▸ Data supplied:
↓

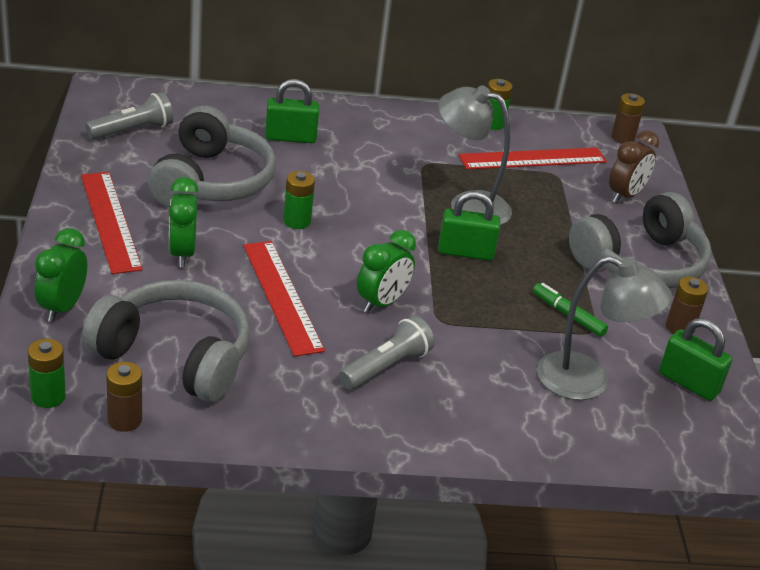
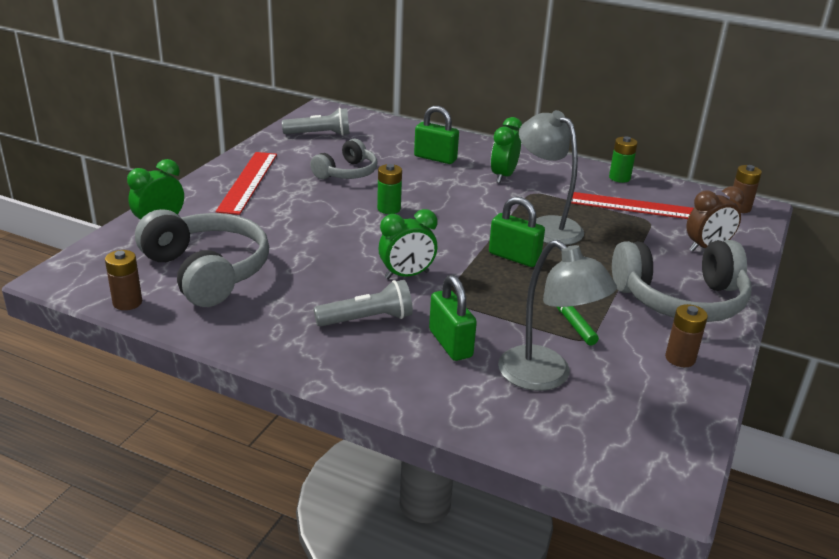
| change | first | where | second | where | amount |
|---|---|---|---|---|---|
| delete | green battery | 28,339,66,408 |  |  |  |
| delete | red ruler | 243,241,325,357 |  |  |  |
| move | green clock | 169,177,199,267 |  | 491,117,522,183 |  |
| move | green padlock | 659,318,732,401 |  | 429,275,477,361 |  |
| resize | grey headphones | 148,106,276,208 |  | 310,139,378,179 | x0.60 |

↑

▸ Exercise instructions:
What is needed is an exact copy of the line containing "green padlock |" and each line after it, through the final line of the entries above.

▸ Your response:
| move | green padlock | 659,318,732,401 |  | 429,275,477,361 |  |
| resize | grey headphones | 148,106,276,208 |  | 310,139,378,179 | x0.60 |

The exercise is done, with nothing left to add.